* [Prompt]
From the listing below, set down exactly the lines between the one holding "(584, 135) = (514, 270): turquoise" and the one holding "(630, 256) = (302, 362): turquoise", inclusive. No other line is wanted.
== Stored data ==
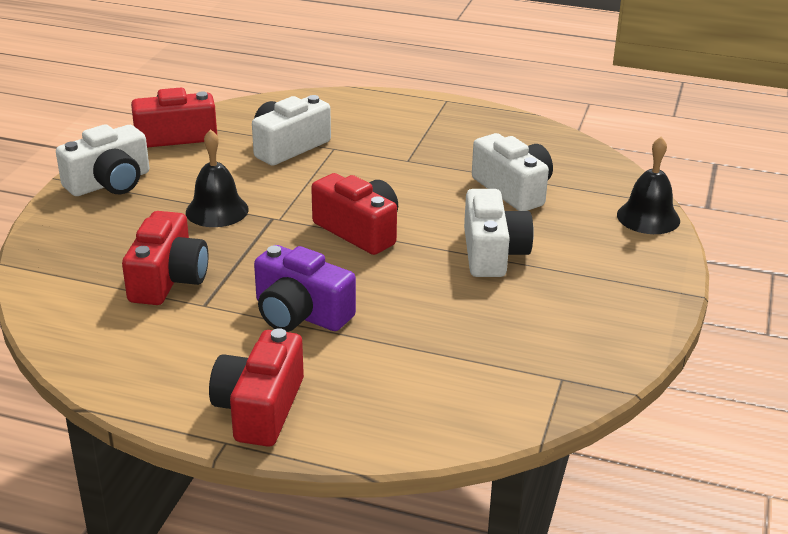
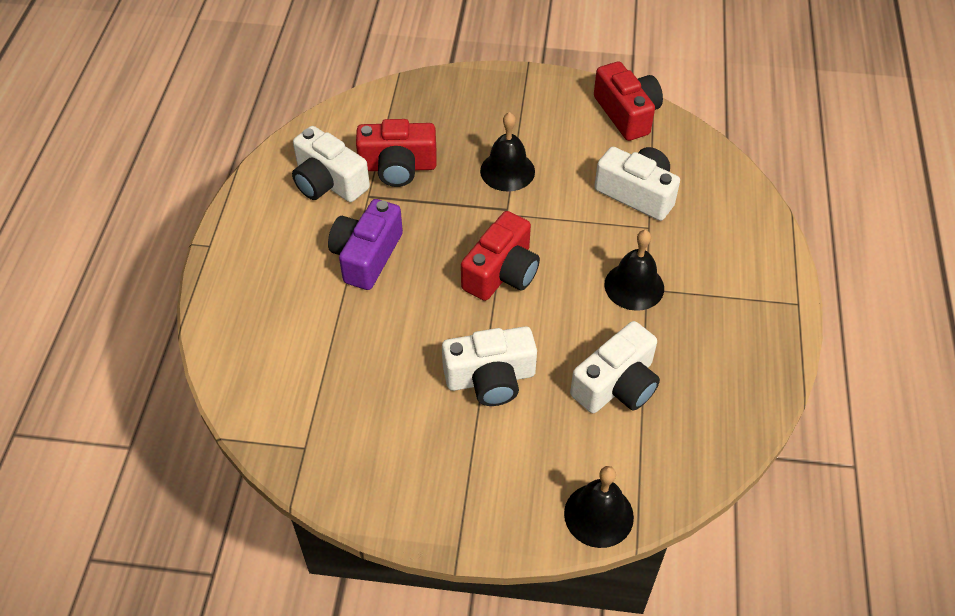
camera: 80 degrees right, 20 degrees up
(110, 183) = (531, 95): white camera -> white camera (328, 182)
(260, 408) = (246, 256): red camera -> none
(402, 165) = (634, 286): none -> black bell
===
== Stored data ==
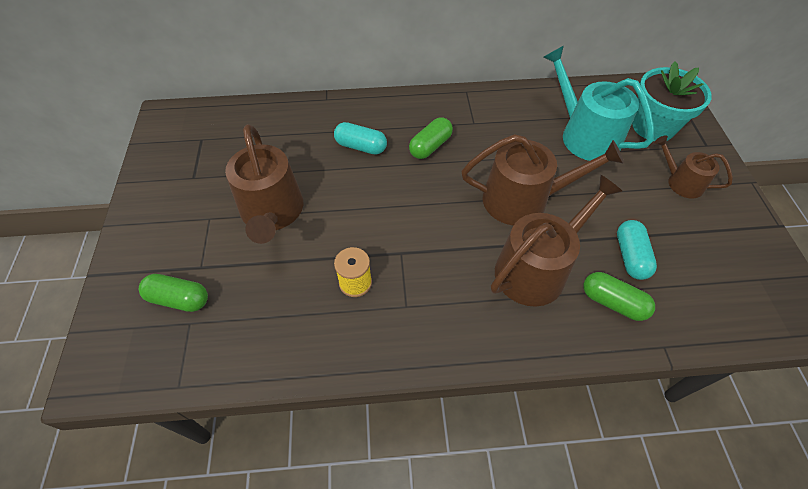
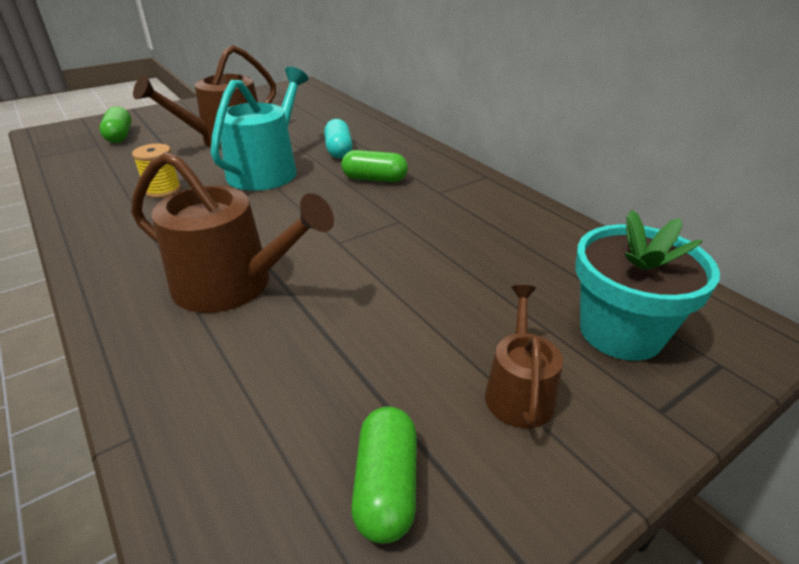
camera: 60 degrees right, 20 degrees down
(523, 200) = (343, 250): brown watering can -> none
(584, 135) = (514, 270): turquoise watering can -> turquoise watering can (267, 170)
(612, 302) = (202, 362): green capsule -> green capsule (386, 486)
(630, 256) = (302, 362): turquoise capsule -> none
===
* [Exercise response]
(584, 135) = (514, 270): turquoise watering can -> turquoise watering can (267, 170)
(612, 302) = (202, 362): green capsule -> green capsule (386, 486)
(630, 256) = (302, 362): turquoise capsule -> none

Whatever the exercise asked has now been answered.